What you should do
When you copy the material below, keep every line exact and leave each picture out.

*** Records to process Section Begins ***

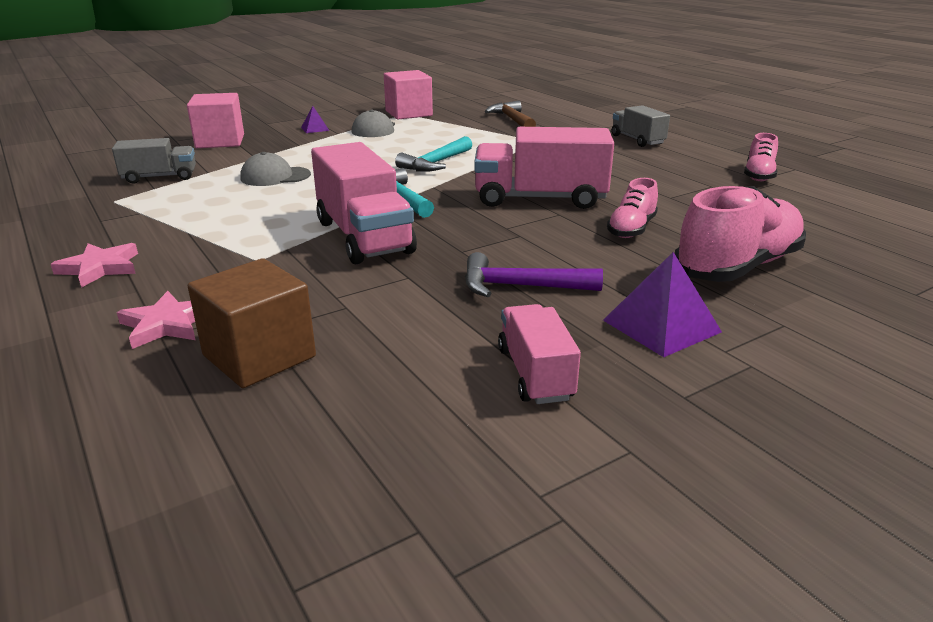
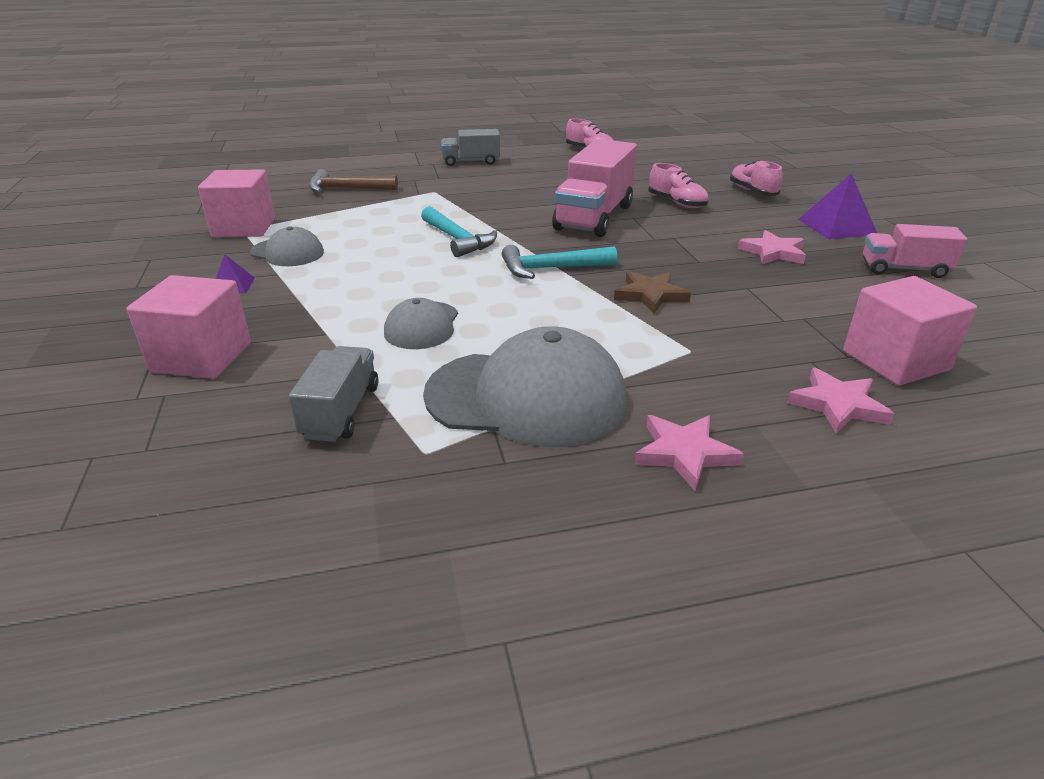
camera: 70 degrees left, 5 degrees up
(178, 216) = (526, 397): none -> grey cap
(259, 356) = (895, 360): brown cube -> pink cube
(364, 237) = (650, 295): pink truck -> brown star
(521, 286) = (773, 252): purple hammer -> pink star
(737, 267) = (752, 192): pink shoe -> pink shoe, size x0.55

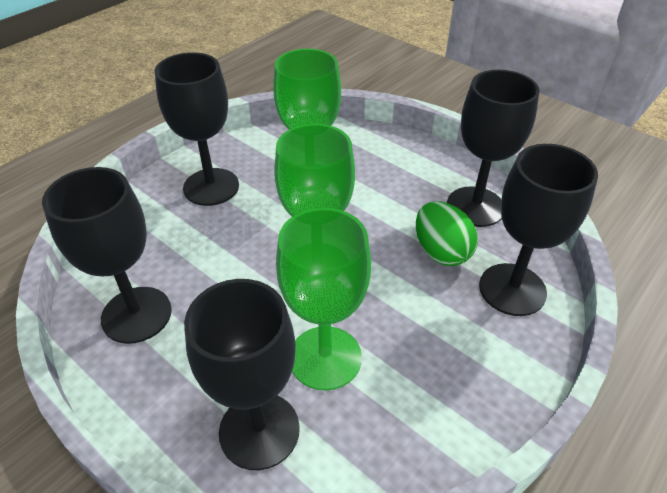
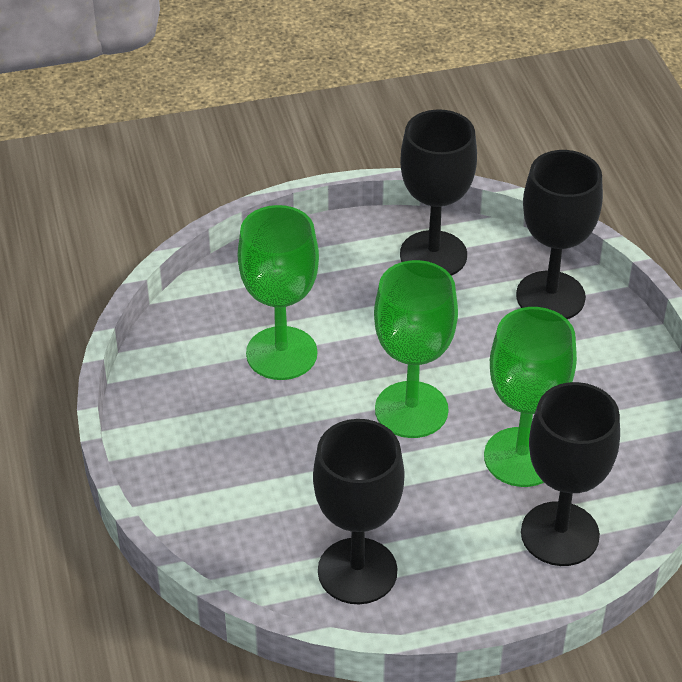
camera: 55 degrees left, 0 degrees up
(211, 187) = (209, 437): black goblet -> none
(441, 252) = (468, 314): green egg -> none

*** Records to process Section Ends ***

Solution to this task
camera: 70 degrees left, 5 degrees up
(178, 216) = (526, 397): none -> grey cap
(259, 356) = (895, 360): brown cube -> pink cube
(364, 237) = (650, 295): pink truck -> brown star
(521, 286) = (773, 252): purple hammer -> pink star
(737, 267) = (752, 192): pink shoe -> pink shoe, size x0.55

camera: 55 degrees left, 0 degrees up
(211, 187) = (209, 437): black goblet -> none
(441, 252) = (468, 314): green egg -> none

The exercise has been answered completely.